**Do this:** Show only lines that include "tissue".

**Data for this task:**
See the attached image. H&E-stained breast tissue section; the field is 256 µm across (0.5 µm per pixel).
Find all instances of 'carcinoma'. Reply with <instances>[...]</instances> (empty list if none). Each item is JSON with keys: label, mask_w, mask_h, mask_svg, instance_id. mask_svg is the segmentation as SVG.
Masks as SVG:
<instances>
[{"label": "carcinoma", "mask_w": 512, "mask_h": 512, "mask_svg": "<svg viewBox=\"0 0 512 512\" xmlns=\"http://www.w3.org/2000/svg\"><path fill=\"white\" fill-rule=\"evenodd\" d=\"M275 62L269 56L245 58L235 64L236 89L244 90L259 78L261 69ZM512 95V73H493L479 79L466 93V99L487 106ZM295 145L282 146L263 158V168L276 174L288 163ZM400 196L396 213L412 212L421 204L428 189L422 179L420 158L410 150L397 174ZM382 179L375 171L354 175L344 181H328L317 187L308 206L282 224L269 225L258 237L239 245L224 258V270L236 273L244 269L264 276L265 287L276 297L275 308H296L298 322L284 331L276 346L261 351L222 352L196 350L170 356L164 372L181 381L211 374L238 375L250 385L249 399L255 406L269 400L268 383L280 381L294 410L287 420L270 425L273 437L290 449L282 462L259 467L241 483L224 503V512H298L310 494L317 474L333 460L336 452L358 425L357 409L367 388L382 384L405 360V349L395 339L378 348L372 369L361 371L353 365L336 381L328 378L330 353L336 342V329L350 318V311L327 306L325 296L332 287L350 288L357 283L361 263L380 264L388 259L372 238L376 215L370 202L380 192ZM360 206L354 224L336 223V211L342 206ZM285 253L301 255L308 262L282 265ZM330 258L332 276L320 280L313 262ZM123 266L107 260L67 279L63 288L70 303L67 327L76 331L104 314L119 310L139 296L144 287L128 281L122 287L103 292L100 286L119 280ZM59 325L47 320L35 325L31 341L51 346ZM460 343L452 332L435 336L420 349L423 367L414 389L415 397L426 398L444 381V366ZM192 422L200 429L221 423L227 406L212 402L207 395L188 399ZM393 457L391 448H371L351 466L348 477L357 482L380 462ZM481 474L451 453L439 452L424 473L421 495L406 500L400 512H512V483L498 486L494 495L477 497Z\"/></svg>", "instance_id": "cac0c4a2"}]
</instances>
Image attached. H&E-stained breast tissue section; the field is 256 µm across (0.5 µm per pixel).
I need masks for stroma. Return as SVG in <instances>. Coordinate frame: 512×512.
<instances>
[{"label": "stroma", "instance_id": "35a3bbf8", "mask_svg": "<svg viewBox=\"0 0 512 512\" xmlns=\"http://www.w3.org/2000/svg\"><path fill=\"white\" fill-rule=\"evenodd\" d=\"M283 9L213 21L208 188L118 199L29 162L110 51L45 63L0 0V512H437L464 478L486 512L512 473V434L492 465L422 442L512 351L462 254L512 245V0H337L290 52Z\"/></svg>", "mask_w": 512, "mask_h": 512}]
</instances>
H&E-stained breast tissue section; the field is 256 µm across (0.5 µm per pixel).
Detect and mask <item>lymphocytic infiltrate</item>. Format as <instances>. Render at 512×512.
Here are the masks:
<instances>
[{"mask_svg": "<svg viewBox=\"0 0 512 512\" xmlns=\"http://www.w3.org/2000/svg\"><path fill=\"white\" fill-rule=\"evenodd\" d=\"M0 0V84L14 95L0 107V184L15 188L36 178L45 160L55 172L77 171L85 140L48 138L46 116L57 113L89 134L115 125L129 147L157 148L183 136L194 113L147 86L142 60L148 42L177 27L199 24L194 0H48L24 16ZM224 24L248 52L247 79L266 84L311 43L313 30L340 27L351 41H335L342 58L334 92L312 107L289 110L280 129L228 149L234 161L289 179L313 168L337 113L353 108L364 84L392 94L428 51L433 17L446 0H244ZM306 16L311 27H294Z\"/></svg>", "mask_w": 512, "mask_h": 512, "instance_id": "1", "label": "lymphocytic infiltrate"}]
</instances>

**Result of this exercise:**
See the attached image. H&E-stained breast tissue section; the field is 256 µm across (0.5 µm per pixel).
Image attached. H&E-stained breast tissue section; the field is 256 µm across (0.5 µm per pixel).
H&E-stained breast tissue section; the field is 256 µm across (0.5 µm per pixel).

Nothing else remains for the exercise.